● WORK TO BE COMPLETED
The entries below contain pictures, which are to be left out; write out exactly, and only, the lines from the line with "plant: (792, 1023)" up to and including the line with "toilet: (117, 395) -> (52, 229), moved".

_____

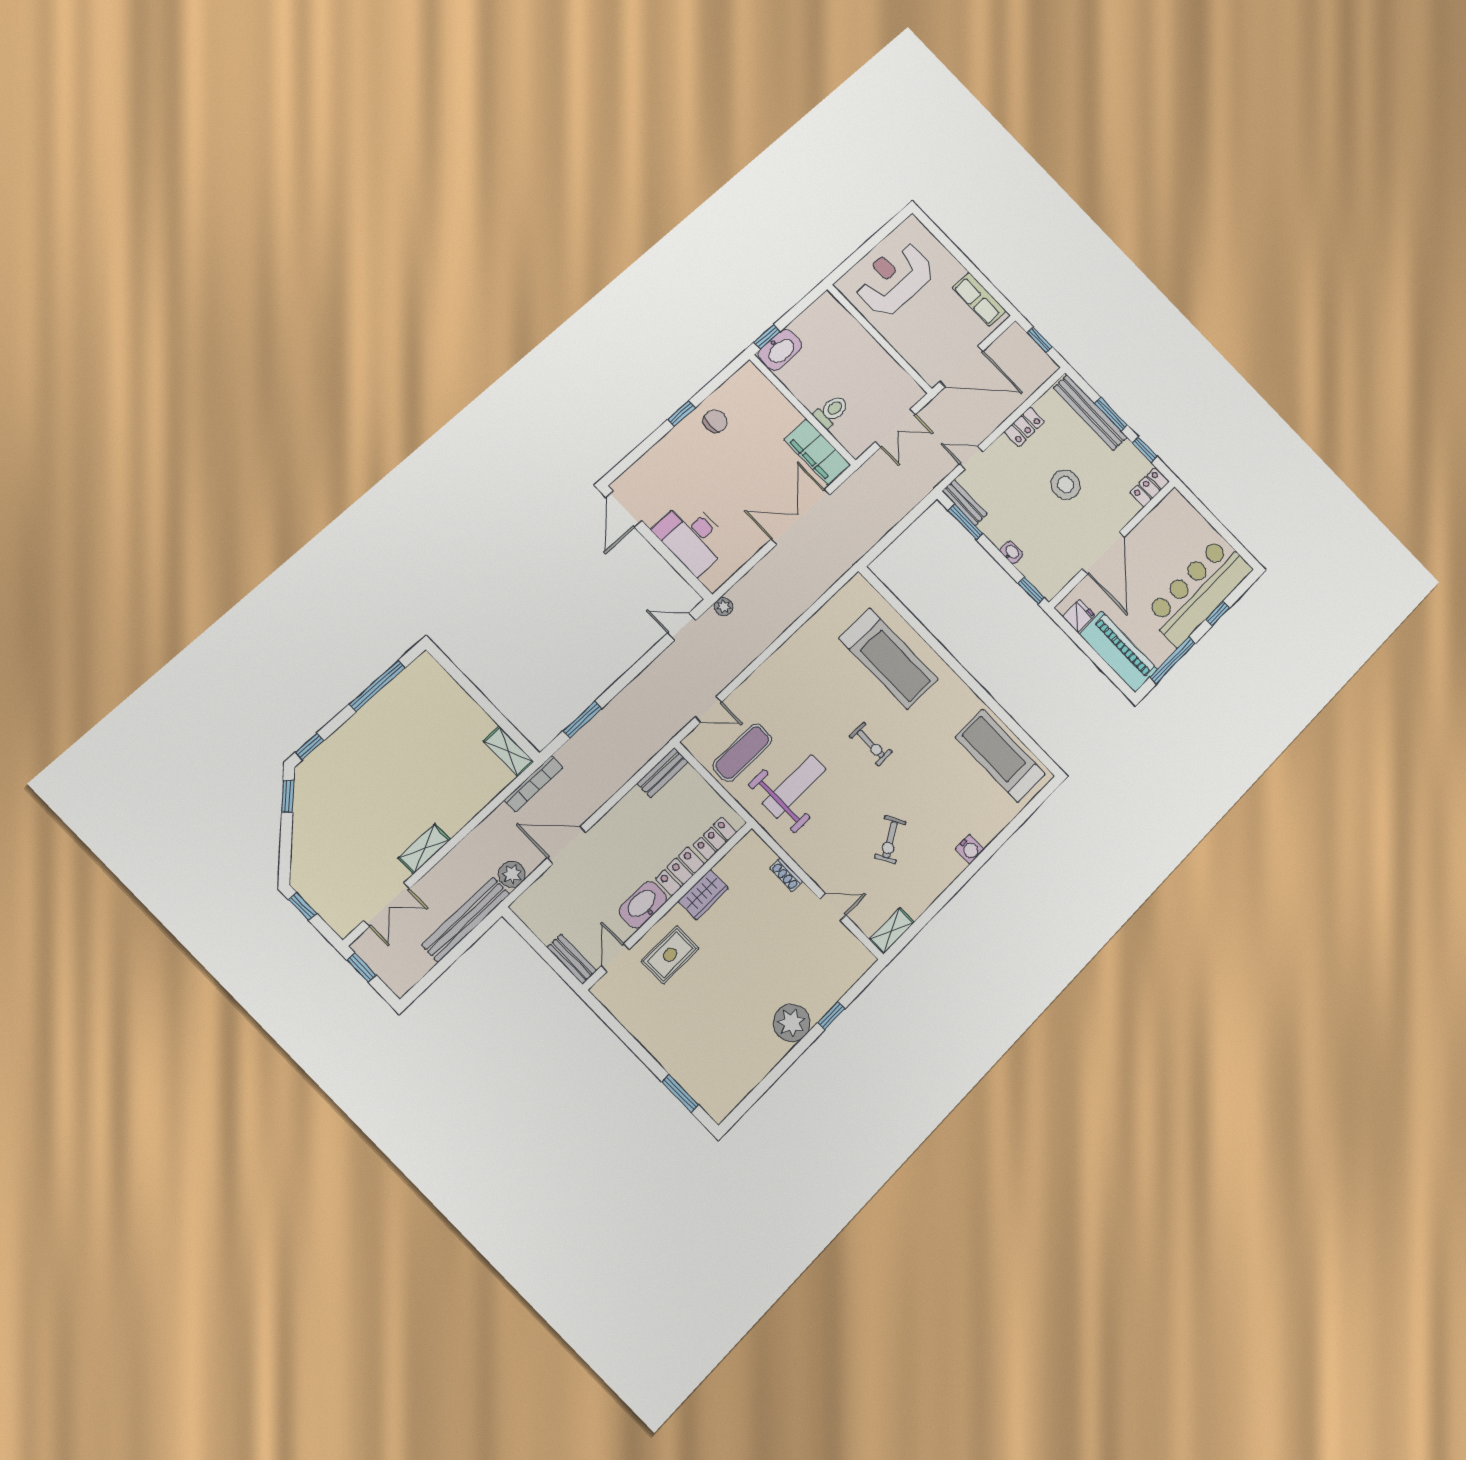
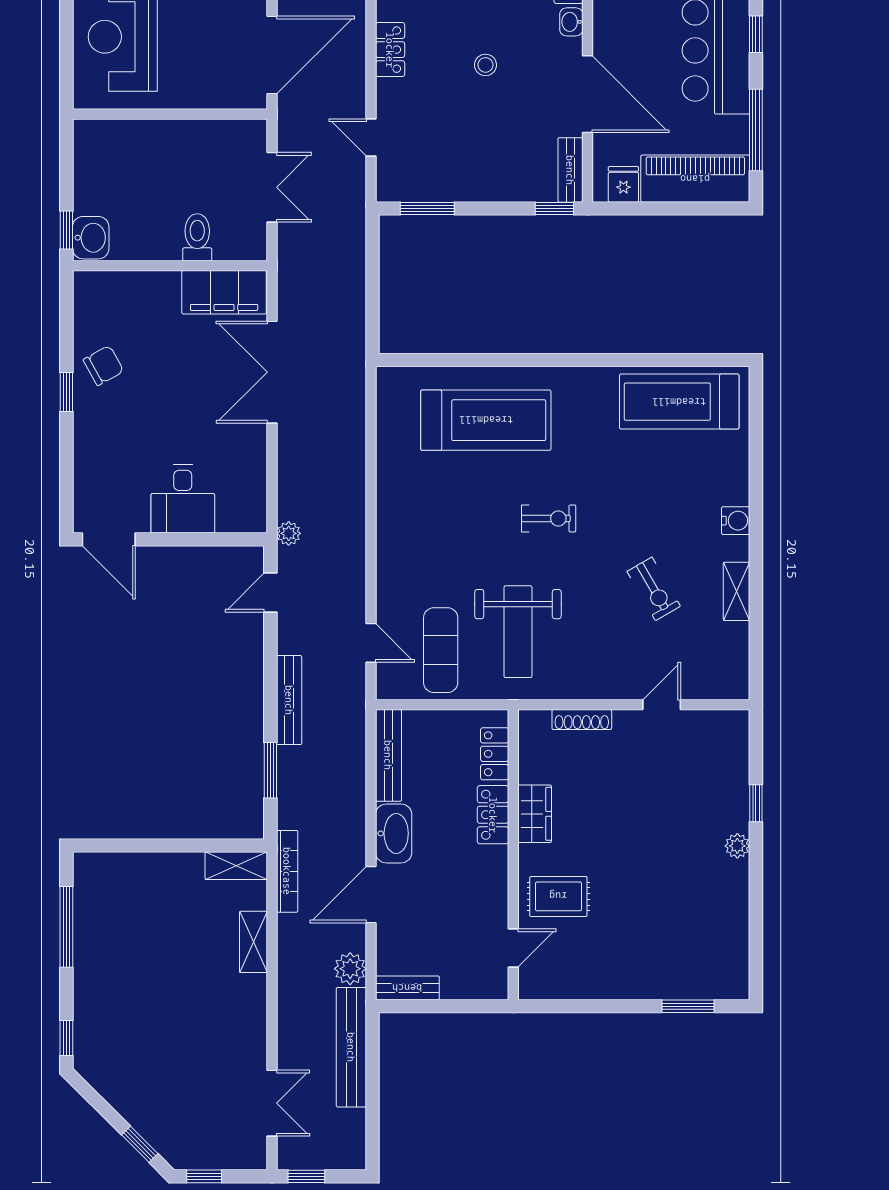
washbasin: (780, 350) -> (91, 238), width x0.72
chair: (715, 421) -> (103, 365), turned 61
door: (971, 458) -> (371, 138), hinge flipped
stool: (1066, 485) -> (485, 65), width x0.53, depth x0.53
bench: (965, 503) -> (570, 170), moved, turned 90
desk: (692, 537) -> (183, 499), width x0.73
washbasin: (1011, 552) -> (571, 22), moved, turned -90
bench: (632, 693) -> (289, 700), added
door: (708, 709) -> (371, 643), hinge flipped
bench: (662, 773) -> (388, 755), width x1.36
weight bench: (794, 786) -> (518, 632), turned 180
window: (288, 796) -> (140, 1144), moved
shelving: (424, 849) -> (253, 942), moved
shoe rack: (786, 875) -> (582, 720), width x1.43
washbasin: (643, 905) -> (394, 833), moved, turned 180
shelving: (892, 931) -> (737, 591), moved
rug: (670, 955) -> (558, 896), turned 90
door: (615, 958) -> (513, 948), swing flipped
bench: (572, 959) -> (407, 988), moved
plant: (792, 1023) -> (737, 846), width x0.53, depth x0.53

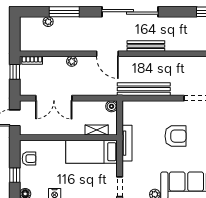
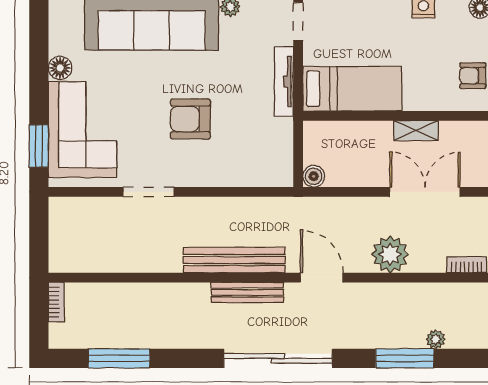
plant: (72, 61) -> (390, 254), width x1.88, depth x1.88
bench: (144, 89) -> (234, 260), moved
shelving: (97, 130) -> (416, 131), moved
tv unit: (127, 143) -> (284, 82), moved

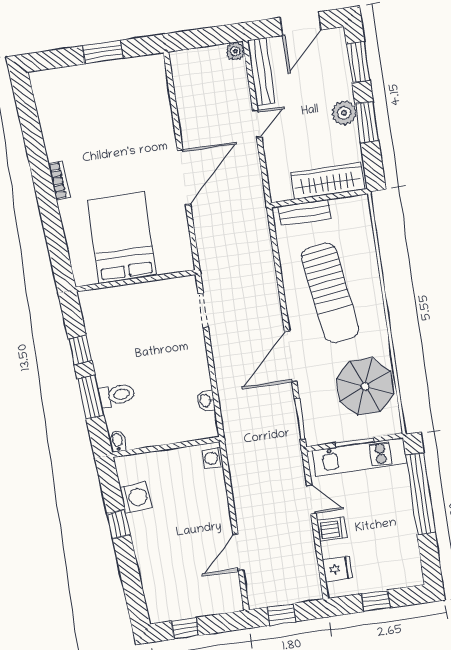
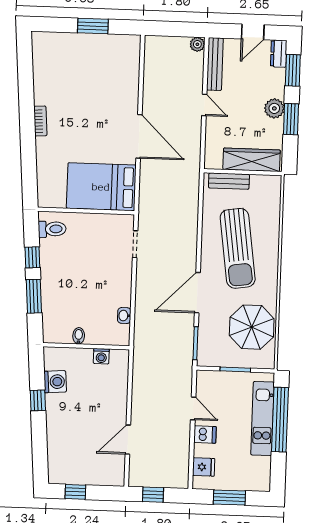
door: (301, 24) -> (253, 32), width x0.73
dresser: (337, 44) -> (279, 54), added
door: (257, 124) -> (204, 105), hinge flipped
door: (184, 177) -> (139, 136), hinge flipped
bed: (122, 238) -> (101, 187), moved, turned -90
toilet: (117, 395) -> (52, 229), moved
bidet: (118, 441) -> (79, 336), moved
kitchen unit: (360, 457) -> (263, 419), moved, turned 90
washing machine: (213, 458) -> (101, 356), moved, turned -90
window: (376, 601) -> (229, 498), width x1.50

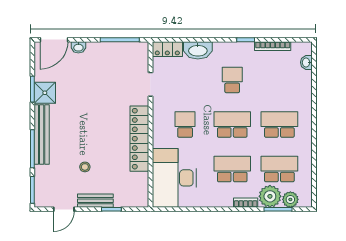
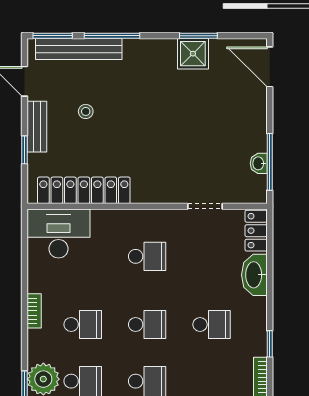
washbasin: (78, 47) -> (259, 163), moved
school desk: (232, 124) -> (147, 324), width x0.54
bench: (42, 134) -> (79, 49), moved
locker: (139, 139) -> (84, 190), moved
school desk: (232, 169) -> (83, 324), width x0.54
desk: (174, 178) -> (58, 234), width x0.73, depth x0.77
bookcase: (246, 203) -> (34, 311), moved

_____

● OUTPUT
plant: (792, 1023) -> (737, 846), width x0.53, depth x0.53

plant: (72, 61) -> (390, 254), width x1.88, depth x1.88
bench: (144, 89) -> (234, 260), moved
shelving: (97, 130) -> (416, 131), moved
tv unit: (127, 143) -> (284, 82), moved

door: (301, 24) -> (253, 32), width x0.73
dresser: (337, 44) -> (279, 54), added
door: (257, 124) -> (204, 105), hinge flipped
door: (184, 177) -> (139, 136), hinge flipped
bed: (122, 238) -> (101, 187), moved, turned -90
toilet: (117, 395) -> (52, 229), moved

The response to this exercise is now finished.